How many lines in the material below contain the string "tuplet"? Reply with the number alone.

-- Start of SOURCE RECORDS --

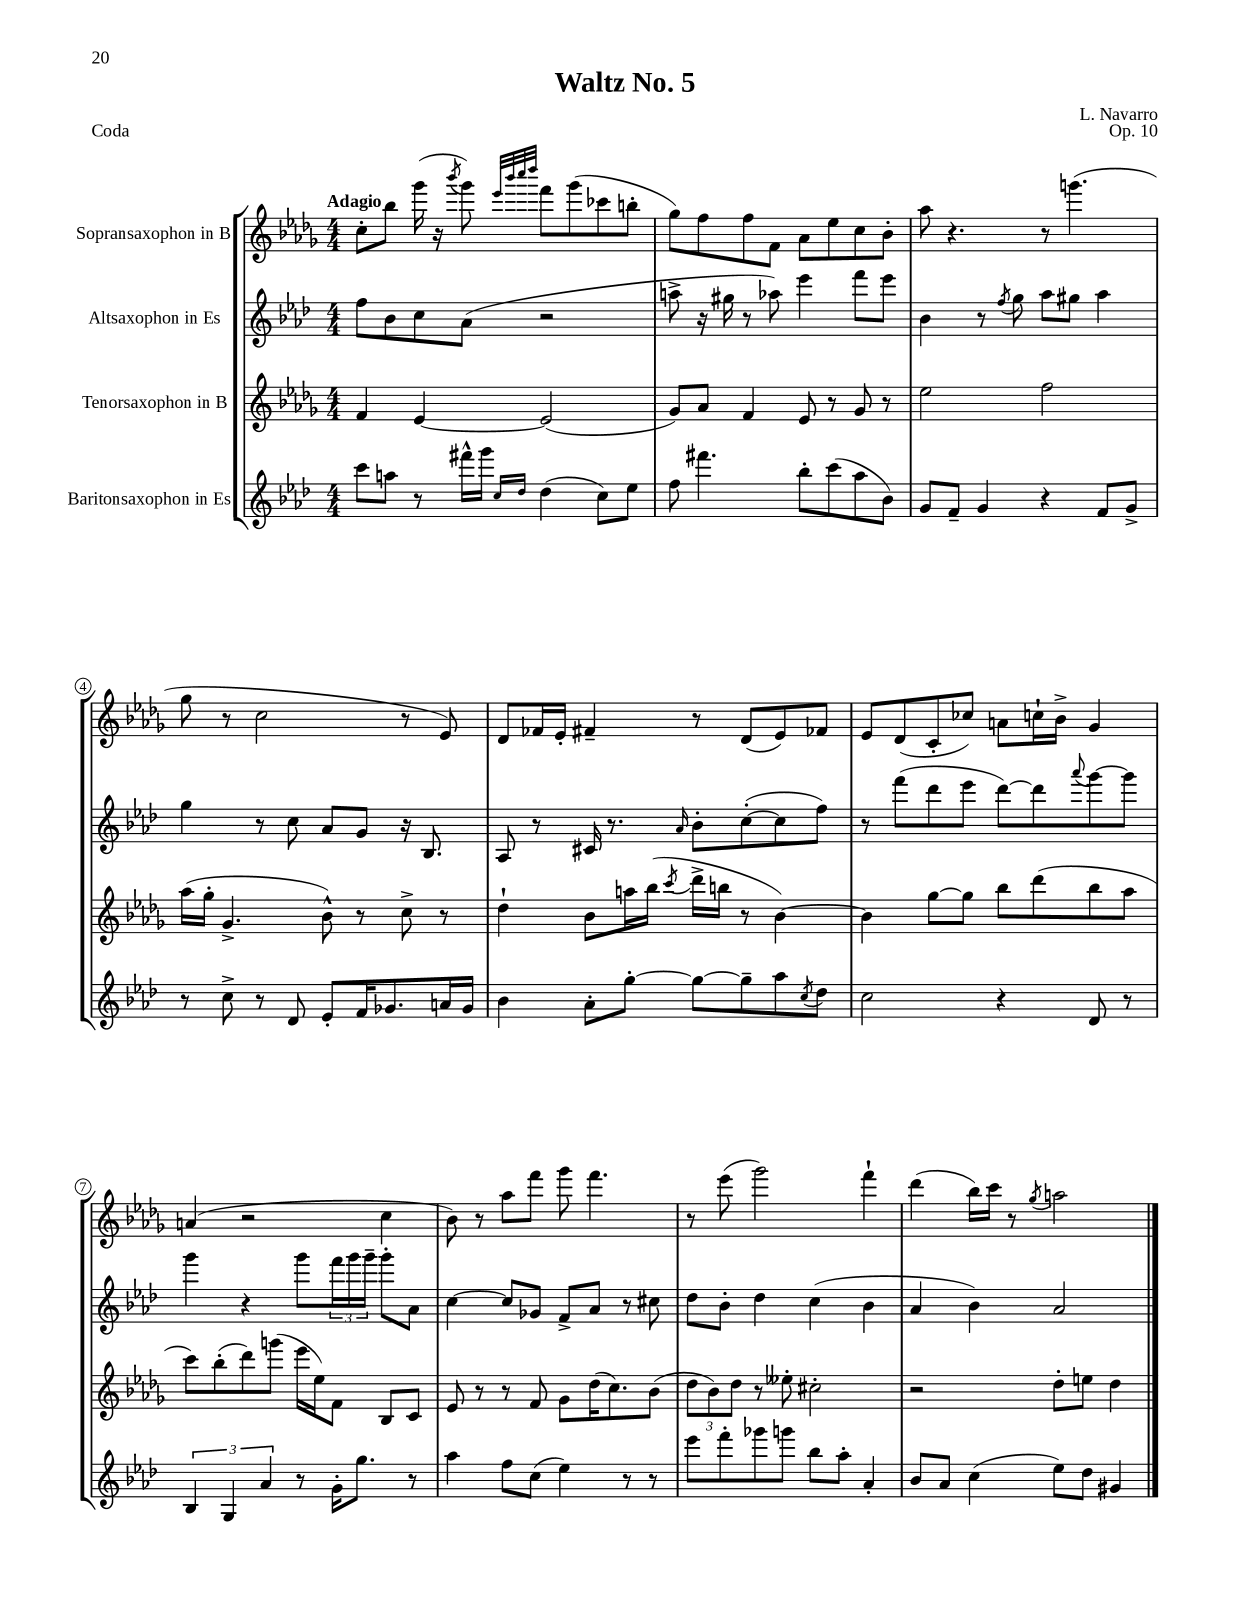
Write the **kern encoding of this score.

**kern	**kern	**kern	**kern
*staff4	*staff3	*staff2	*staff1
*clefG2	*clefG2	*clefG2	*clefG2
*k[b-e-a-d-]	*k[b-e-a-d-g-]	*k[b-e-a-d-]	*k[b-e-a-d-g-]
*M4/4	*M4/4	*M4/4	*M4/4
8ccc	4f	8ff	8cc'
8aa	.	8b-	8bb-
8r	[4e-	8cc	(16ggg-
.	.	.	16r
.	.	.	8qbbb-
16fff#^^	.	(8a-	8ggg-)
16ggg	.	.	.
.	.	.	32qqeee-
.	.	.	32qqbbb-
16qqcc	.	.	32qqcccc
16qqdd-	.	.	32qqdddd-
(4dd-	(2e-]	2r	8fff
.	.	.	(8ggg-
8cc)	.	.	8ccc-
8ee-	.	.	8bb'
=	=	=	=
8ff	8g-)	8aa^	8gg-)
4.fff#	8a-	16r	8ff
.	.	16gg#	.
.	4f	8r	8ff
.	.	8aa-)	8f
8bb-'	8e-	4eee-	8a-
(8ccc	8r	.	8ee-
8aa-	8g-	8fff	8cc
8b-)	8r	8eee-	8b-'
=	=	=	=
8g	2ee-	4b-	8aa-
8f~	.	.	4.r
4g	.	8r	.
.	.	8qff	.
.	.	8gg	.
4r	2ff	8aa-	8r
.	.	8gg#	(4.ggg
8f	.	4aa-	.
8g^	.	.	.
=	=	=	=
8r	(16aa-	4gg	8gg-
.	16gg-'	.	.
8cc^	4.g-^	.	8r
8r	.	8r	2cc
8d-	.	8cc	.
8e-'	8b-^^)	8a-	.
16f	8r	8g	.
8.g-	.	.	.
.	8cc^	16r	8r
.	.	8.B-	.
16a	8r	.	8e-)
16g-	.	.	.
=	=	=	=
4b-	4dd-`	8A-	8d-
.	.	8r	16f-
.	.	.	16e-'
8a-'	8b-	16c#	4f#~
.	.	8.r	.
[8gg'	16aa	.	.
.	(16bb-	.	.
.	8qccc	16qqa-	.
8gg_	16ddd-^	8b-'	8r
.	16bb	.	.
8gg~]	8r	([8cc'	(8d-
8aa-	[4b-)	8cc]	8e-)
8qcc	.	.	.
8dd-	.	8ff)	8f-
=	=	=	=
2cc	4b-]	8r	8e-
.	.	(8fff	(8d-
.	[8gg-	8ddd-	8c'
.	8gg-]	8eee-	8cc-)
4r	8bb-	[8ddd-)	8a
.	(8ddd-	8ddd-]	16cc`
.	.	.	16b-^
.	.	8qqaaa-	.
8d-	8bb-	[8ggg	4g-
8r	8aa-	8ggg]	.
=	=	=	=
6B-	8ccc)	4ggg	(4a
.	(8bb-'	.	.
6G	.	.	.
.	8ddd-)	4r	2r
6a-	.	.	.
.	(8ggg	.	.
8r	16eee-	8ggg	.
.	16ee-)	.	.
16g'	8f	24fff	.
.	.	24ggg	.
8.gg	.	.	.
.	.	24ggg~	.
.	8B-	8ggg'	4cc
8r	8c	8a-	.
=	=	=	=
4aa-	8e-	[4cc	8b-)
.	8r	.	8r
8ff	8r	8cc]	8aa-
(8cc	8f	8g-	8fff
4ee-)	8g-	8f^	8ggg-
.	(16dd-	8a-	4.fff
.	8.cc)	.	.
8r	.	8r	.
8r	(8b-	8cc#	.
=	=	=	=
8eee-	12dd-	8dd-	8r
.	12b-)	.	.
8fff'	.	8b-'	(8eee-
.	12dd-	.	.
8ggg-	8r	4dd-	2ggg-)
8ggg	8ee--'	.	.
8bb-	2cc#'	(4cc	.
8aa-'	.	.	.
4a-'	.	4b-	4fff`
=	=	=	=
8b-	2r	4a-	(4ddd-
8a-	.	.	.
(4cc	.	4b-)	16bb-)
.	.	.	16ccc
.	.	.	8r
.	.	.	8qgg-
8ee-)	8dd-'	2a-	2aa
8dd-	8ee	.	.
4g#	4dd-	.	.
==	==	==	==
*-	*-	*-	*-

-- End of SOURCE RECORDS --
-- Start of SOURCE RECORDS --

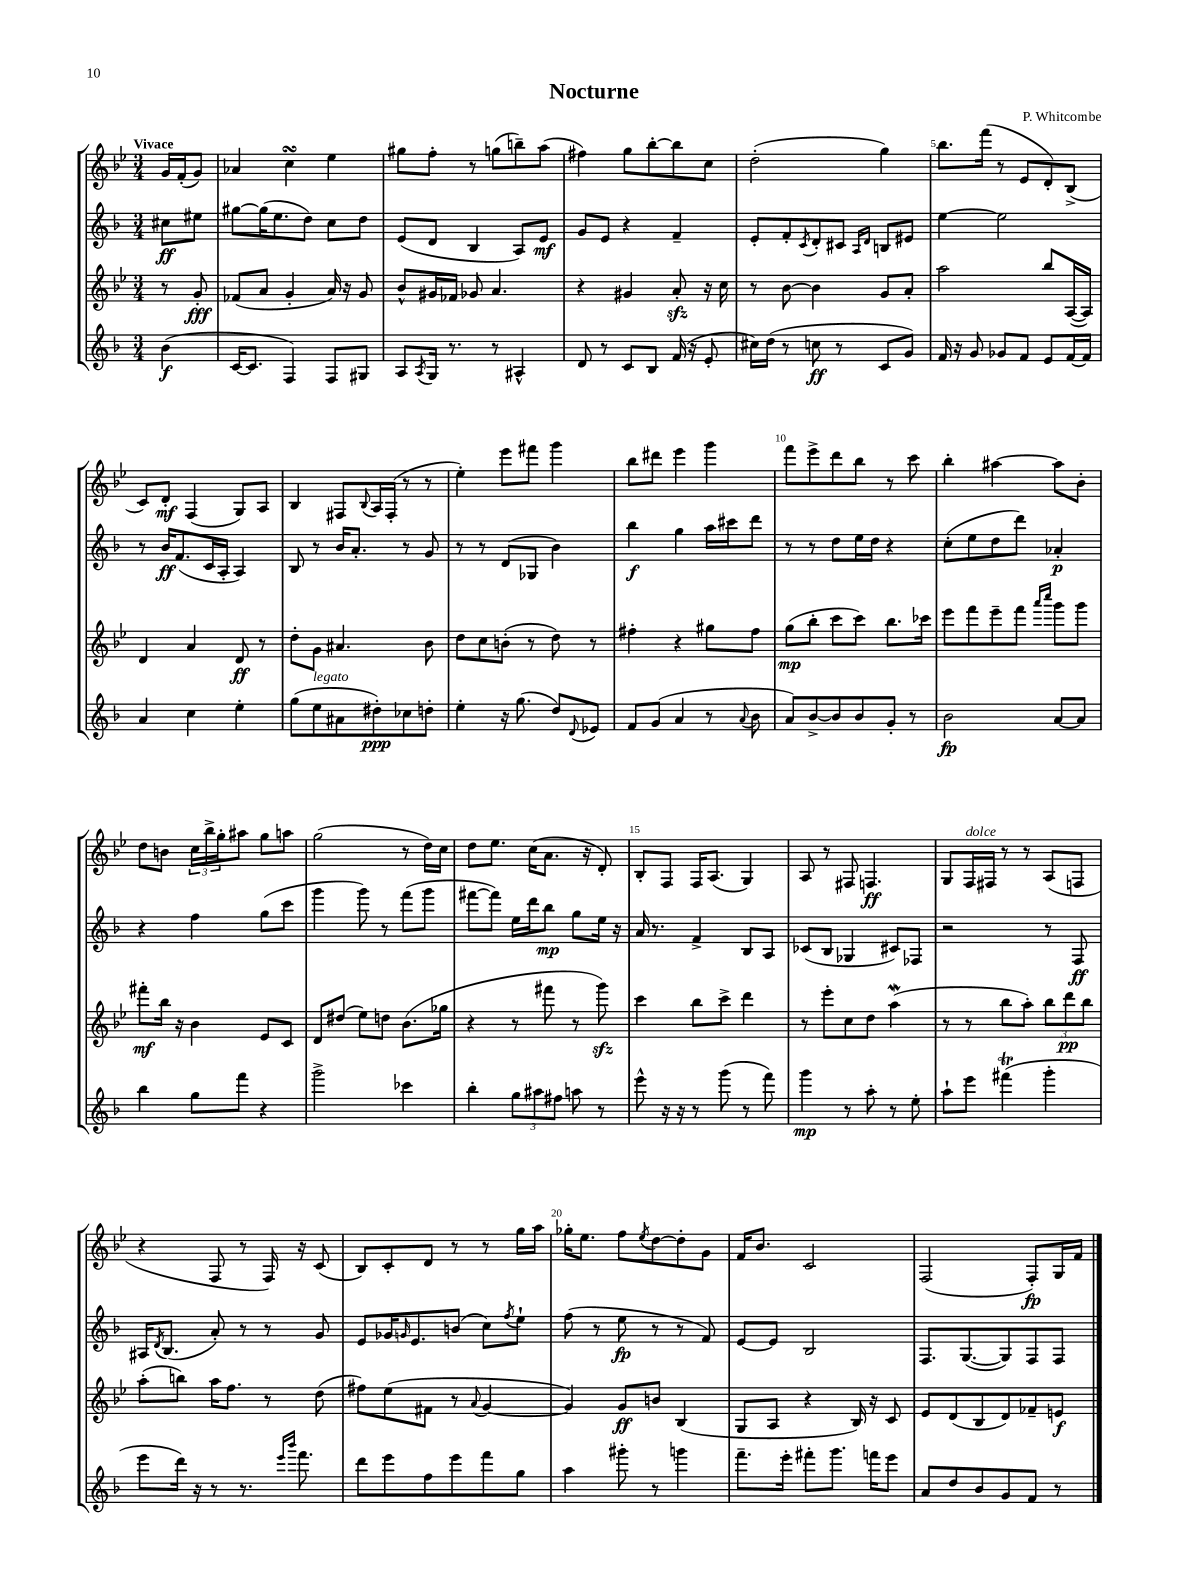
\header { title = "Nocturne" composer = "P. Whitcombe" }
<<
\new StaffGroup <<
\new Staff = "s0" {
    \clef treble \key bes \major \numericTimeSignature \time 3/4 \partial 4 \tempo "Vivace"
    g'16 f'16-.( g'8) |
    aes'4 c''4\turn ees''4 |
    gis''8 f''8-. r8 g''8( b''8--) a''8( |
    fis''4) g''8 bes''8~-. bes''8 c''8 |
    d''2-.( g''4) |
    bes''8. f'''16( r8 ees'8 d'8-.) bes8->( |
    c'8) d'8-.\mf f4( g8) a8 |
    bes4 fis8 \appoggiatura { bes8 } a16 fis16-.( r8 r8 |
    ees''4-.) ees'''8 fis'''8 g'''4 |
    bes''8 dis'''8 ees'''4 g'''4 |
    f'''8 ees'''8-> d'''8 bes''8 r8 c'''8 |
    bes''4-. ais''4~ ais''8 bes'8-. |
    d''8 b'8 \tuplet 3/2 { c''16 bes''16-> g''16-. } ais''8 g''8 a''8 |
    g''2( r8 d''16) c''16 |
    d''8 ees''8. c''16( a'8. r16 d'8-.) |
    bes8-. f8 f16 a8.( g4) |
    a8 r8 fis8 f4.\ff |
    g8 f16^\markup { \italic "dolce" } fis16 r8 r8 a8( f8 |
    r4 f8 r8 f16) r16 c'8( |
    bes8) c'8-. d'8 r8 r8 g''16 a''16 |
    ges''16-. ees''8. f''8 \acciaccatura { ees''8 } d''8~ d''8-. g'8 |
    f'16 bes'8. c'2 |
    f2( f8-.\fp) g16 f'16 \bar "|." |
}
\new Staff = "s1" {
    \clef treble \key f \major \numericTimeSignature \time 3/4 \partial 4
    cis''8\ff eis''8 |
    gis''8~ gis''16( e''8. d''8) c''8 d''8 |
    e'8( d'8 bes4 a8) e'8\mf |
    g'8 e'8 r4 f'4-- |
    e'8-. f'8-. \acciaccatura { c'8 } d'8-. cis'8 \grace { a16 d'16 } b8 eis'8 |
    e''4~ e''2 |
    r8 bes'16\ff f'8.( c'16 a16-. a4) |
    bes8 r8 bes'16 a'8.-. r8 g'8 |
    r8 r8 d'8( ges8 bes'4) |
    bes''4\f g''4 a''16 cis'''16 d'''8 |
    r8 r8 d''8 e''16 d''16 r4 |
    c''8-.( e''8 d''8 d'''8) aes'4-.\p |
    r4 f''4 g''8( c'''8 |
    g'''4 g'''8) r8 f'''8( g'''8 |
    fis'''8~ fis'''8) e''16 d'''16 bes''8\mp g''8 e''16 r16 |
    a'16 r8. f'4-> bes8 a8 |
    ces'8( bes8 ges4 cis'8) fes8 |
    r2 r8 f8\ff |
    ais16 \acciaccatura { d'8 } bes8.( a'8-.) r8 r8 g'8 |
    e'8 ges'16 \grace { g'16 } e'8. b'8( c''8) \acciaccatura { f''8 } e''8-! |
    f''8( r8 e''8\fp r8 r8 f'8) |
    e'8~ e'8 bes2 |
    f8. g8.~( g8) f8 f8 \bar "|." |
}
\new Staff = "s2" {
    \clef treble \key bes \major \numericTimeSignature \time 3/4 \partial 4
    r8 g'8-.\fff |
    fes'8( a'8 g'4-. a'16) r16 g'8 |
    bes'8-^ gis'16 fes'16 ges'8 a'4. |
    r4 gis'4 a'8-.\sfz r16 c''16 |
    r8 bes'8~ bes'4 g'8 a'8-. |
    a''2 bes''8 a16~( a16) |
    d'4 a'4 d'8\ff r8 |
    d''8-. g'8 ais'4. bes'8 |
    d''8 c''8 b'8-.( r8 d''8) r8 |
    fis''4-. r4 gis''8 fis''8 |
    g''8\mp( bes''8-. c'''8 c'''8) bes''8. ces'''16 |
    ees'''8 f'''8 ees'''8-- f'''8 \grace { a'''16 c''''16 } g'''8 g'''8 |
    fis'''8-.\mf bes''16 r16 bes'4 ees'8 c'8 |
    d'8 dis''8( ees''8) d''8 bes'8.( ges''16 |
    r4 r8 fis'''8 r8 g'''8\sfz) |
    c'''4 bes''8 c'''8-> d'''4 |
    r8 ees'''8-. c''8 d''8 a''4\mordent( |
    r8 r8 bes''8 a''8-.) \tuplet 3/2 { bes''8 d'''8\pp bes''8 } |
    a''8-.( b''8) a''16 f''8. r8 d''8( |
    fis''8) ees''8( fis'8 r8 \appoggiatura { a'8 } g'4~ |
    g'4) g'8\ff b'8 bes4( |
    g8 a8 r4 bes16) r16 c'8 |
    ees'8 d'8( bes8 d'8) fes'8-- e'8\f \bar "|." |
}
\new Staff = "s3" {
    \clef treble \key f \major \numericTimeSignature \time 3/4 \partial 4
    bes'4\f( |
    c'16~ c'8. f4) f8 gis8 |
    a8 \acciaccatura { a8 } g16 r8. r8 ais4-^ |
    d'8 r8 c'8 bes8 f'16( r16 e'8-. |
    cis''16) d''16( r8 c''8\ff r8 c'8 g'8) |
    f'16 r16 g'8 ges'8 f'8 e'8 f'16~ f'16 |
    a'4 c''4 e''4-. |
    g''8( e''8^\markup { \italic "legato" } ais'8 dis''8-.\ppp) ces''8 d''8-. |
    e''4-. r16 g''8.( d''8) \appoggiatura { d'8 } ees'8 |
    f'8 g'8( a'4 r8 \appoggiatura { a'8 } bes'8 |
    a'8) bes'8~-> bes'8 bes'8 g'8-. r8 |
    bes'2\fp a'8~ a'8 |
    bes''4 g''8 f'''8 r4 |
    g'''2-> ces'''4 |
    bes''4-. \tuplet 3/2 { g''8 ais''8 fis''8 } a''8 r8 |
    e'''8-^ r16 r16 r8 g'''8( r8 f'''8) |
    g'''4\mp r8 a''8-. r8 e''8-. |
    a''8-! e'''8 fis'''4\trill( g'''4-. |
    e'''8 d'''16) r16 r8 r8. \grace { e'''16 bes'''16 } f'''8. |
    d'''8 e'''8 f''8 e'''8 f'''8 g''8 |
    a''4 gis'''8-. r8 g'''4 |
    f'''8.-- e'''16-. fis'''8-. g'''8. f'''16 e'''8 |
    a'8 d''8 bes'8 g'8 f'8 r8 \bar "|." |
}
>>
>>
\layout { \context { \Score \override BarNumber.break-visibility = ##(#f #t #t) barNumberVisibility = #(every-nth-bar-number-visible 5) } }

-- End of SOURCE RECORDS --

--- WRITTEN RESPONSE ---
3